> [REQUIREMENT]: Transcribe the records below in full; pictures stay out of the copy.
* * * * *
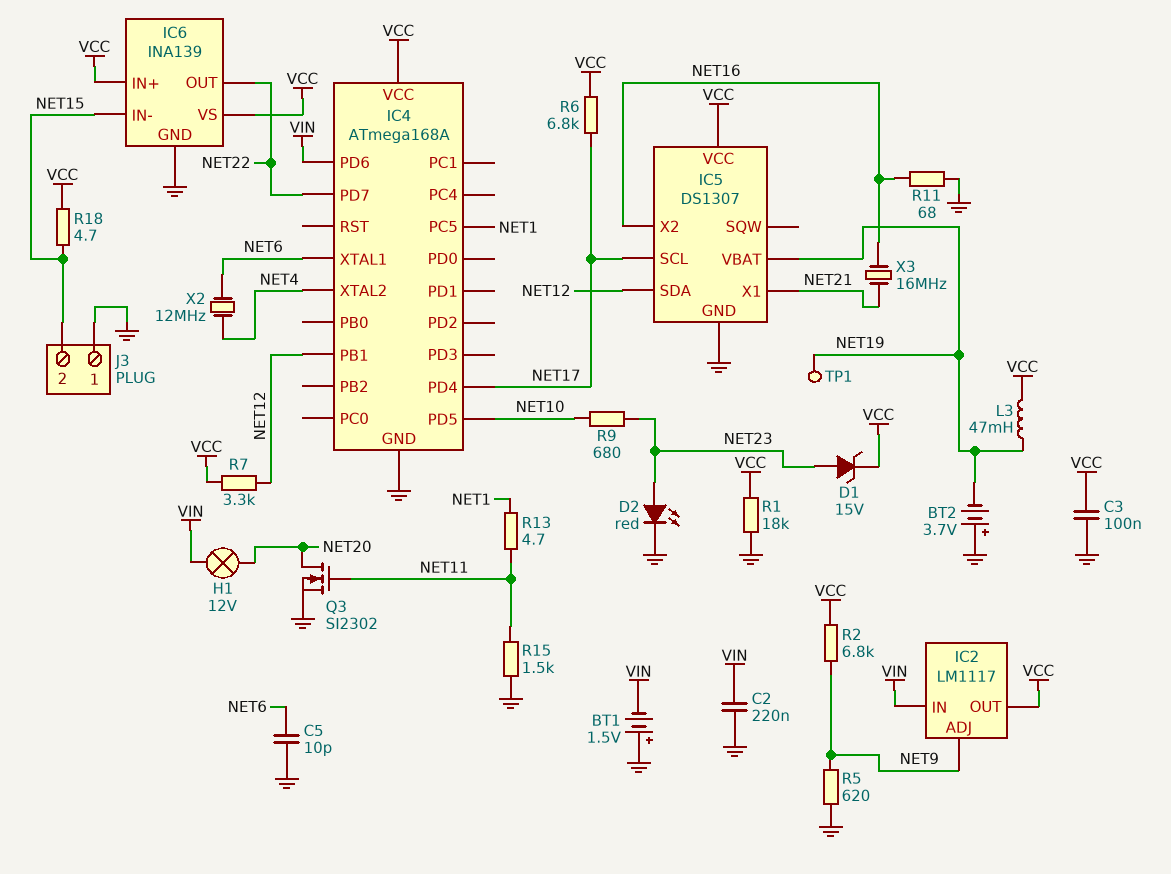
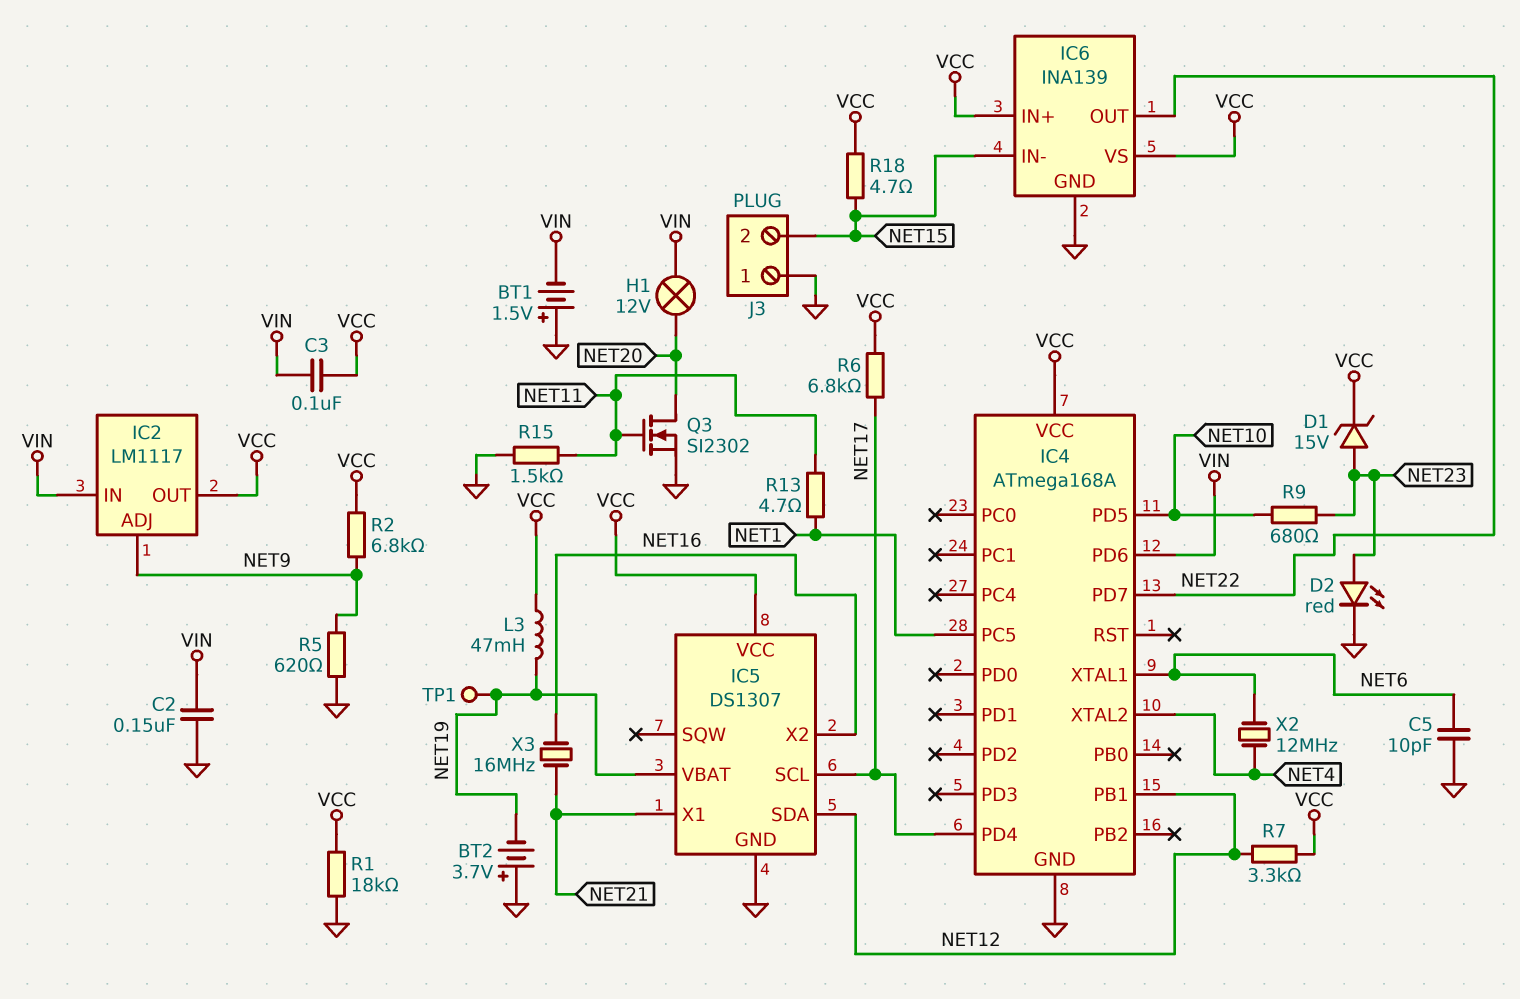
C2: 220nF (GND, VIN) -> 150nF (GND, VIN)
C3: 100nF (GND, VCC) -> 100nF (VCC, VIN)
R11: 68 (GND, NET16) -> none

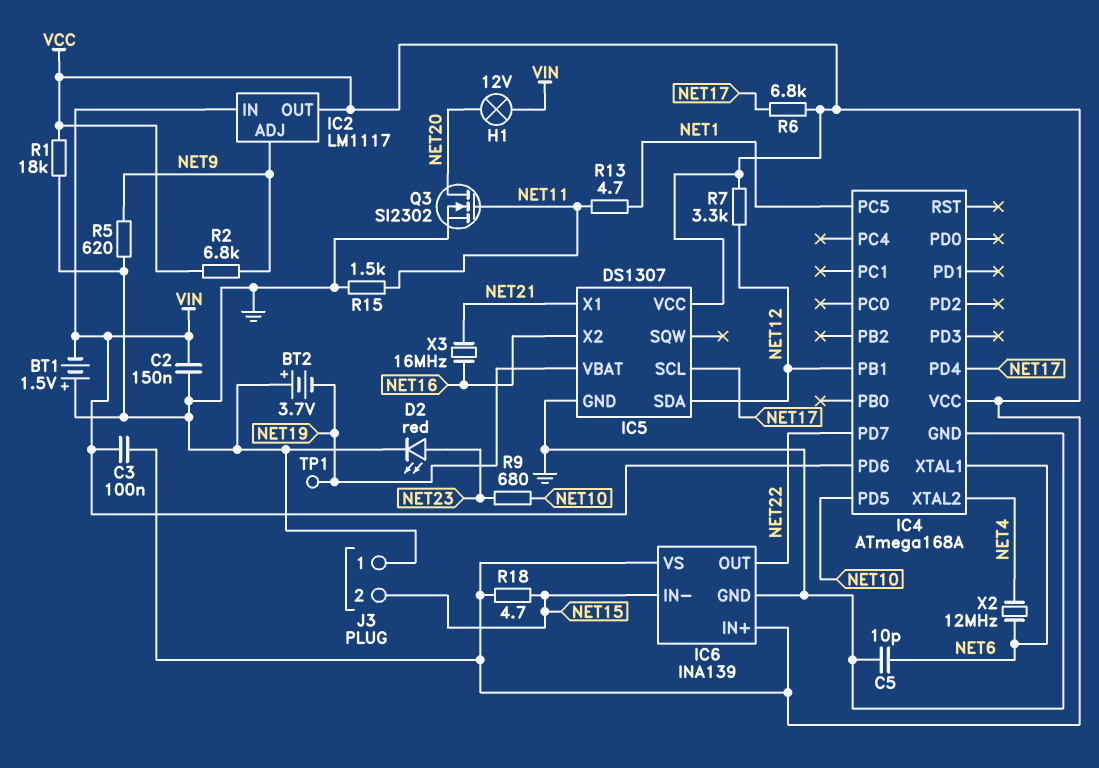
D1: zener 15V (A NET23, K VCC) -> none
L3: 47mH (NET19, VCC) -> none

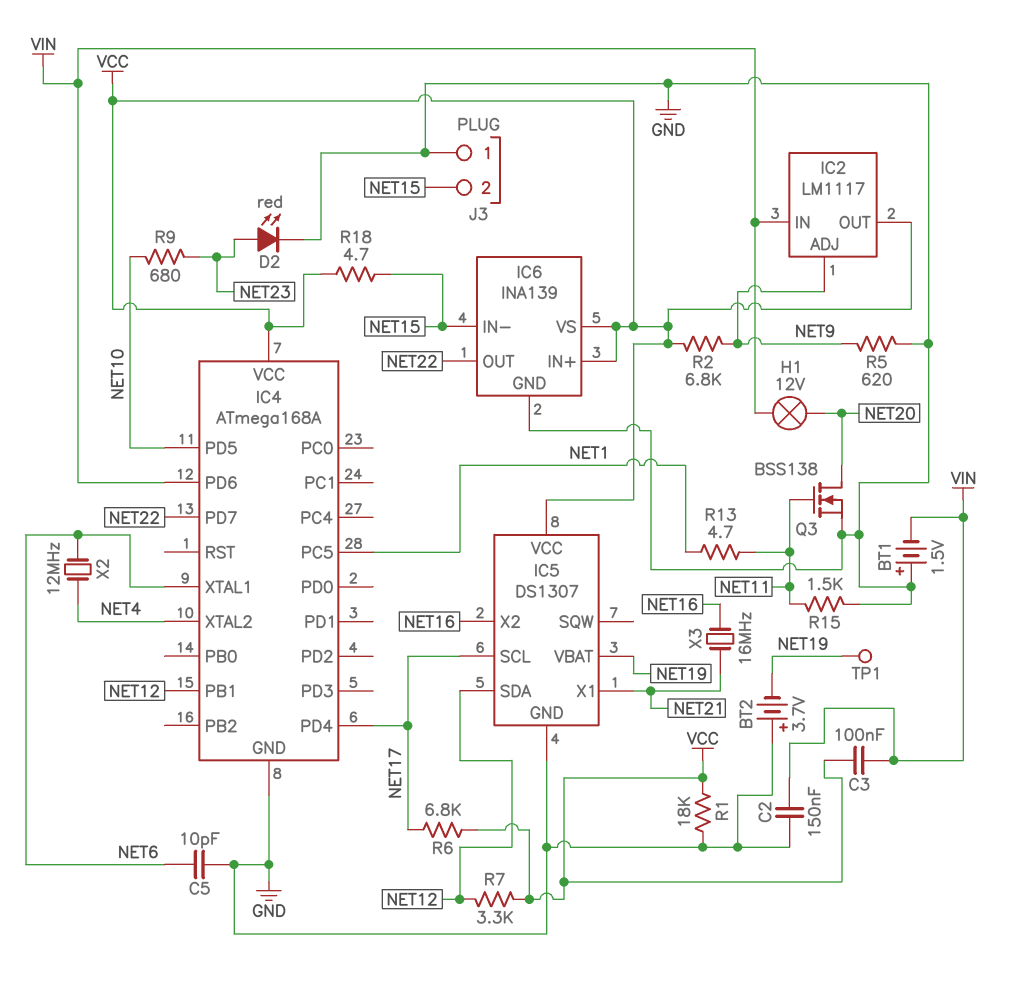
Q3: NMOS SI2302 (G NET11, D NET20, S GND) -> NMOS BSS138 (G NET11, D NET20, S GND)

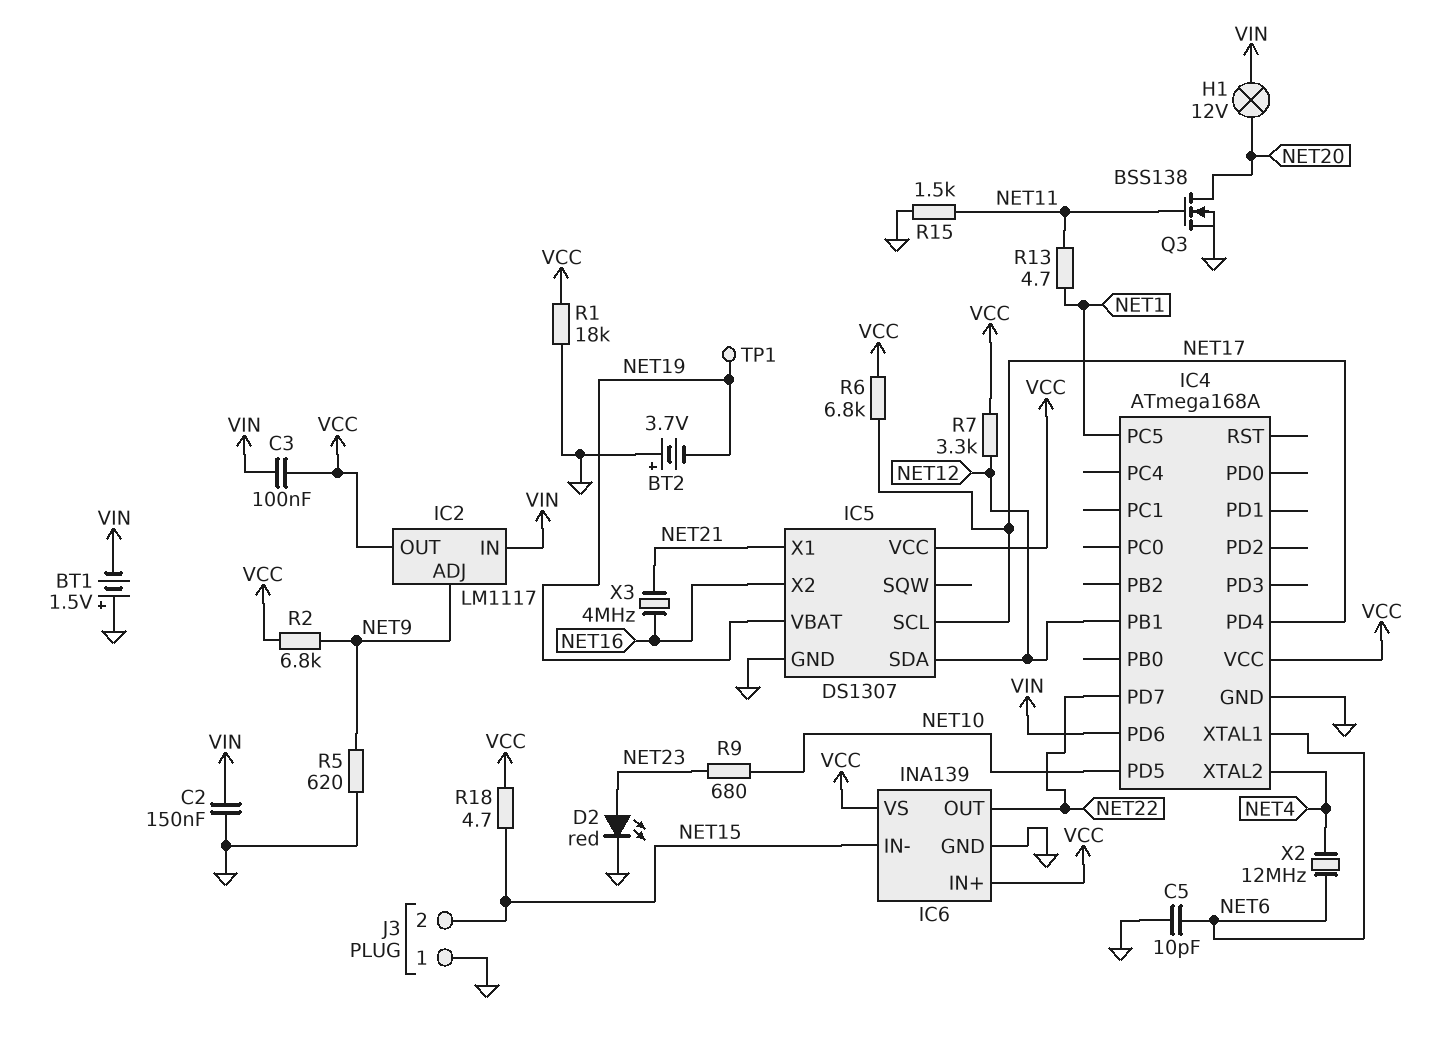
X3: 16MHz (NET16, NET21) -> 4MHz (NET16, NET21)

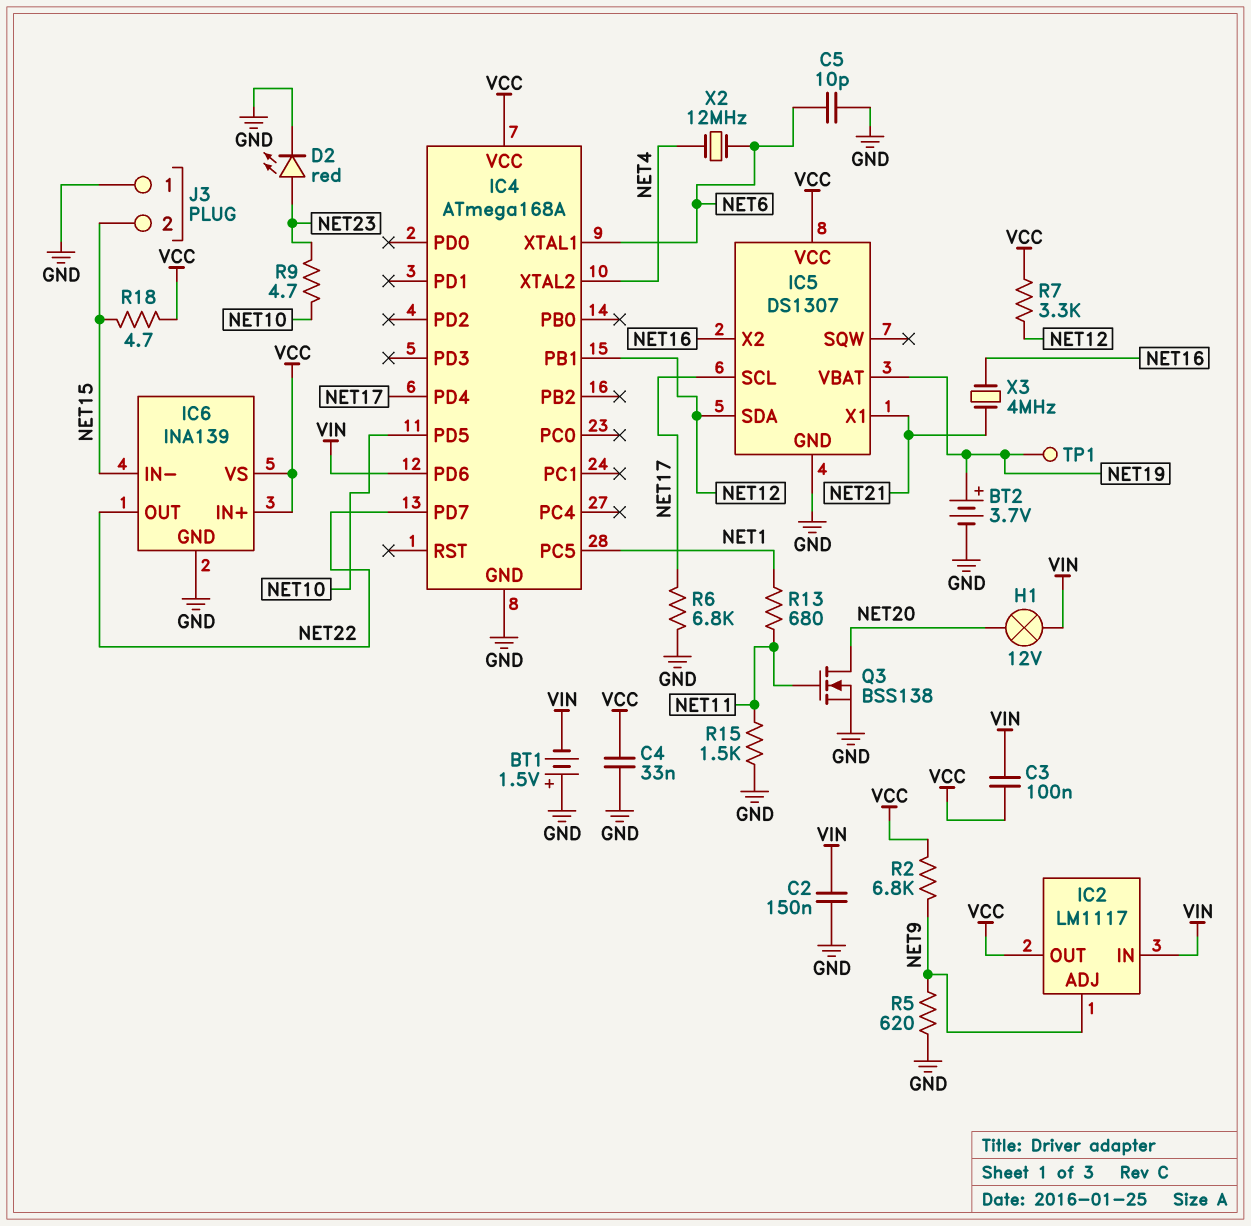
BT2: 3.7V (plus GND, minus NET19) -> 3.7V (plus NET19, minus GND)
C4: none -> 33nF (GND, VCC)
R1: 18k (GND, VCC) -> none
R6: 6.8k (NET17, VCC) -> 6.8k (GND, NET17)
R9: 680 (NET10, NET23) -> 4.7 (NET10, NET23)
R13: 4.7 (NET1, NET11) -> 680 (NET1, NET11)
* * * * *
> [ANSWER TO THIS PROBLEM]:
C2: 220nF (GND, VIN) -> 150nF (GND, VIN)
C3: 100nF (GND, VCC) -> 100nF (VCC, VIN)
R11: 68 (GND, NET16) -> none

D1: zener 15V (A NET23, K VCC) -> none
L3: 47mH (NET19, VCC) -> none

Q3: NMOS SI2302 (G NET11, D NET20, S GND) -> NMOS BSS138 (G NET11, D NET20, S GND)

X3: 16MHz (NET16, NET21) -> 4MHz (NET16, NET21)

BT2: 3.7V (plus GND, minus NET19) -> 3.7V (plus NET19, minus GND)
C4: none -> 33nF (GND, VCC)
R1: 18k (GND, VCC) -> none
R6: 6.8k (NET17, VCC) -> 6.8k (GND, NET17)
R9: 680 (NET10, NET23) -> 4.7 (NET10, NET23)
R13: 4.7 (NET1, NET11) -> 680 (NET1, NET11)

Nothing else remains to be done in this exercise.